[Brief]:
When you reach the line in the data below that contains "black cylinder 387", please start repeating lines exactly, and stop after the line that contains "turquoise scissors 390 453 469 510 -> none", repeating nothing else.
####
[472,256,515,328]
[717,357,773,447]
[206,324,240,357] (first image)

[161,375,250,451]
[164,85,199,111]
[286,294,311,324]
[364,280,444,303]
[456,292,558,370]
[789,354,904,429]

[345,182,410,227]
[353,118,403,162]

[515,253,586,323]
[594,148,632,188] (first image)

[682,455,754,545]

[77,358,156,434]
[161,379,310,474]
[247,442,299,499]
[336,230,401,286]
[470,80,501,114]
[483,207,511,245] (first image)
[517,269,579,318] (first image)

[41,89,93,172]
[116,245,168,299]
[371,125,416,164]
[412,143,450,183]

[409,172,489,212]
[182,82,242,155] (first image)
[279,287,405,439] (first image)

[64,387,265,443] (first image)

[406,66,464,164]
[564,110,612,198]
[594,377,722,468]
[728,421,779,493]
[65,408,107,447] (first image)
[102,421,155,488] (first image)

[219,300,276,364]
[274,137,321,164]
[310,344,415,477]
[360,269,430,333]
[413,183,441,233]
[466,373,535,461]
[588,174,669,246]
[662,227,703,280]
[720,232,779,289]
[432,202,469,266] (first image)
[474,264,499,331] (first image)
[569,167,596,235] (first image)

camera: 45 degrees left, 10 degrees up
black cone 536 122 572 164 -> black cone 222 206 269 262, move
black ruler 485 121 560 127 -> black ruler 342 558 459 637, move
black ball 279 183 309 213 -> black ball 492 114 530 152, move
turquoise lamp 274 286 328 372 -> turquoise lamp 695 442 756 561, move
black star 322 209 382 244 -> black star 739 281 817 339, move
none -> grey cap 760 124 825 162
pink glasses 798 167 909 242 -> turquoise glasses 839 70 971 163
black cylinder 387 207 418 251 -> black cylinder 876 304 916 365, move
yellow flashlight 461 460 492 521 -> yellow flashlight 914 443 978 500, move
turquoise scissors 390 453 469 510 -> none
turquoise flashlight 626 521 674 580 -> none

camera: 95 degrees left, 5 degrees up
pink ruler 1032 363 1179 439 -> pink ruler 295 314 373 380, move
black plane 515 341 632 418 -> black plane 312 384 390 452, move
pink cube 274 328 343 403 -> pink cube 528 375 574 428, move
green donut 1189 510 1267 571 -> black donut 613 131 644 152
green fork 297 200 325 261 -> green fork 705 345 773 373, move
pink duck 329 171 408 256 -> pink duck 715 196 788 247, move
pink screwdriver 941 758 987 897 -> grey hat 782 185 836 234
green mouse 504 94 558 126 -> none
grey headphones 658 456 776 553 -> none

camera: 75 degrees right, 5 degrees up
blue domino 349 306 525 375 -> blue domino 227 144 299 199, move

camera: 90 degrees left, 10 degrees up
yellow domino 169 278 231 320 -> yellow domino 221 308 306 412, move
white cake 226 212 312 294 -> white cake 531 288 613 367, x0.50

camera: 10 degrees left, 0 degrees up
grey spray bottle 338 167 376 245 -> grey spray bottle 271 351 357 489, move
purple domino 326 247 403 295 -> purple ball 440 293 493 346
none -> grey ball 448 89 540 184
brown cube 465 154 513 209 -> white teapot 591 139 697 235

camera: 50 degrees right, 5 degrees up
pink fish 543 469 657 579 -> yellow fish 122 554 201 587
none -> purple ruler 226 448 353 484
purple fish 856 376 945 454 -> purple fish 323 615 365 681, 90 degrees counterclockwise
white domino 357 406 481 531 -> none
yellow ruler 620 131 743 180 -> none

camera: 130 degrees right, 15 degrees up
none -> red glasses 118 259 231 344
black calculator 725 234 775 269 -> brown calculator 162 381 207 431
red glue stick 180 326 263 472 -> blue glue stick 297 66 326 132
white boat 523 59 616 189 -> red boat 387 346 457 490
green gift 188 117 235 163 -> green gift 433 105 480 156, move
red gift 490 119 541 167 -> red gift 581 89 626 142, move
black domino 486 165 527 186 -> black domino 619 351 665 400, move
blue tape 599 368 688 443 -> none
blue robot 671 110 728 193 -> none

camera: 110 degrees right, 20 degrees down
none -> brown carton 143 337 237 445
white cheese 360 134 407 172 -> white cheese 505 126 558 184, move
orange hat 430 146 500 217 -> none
####
[Solution]:
black cylinder 387 207 418 251 -> black cylinder 876 304 916 365, move
yellow flashlight 461 460 492 521 -> yellow flashlight 914 443 978 500, move
turquoise scissors 390 453 469 510 -> none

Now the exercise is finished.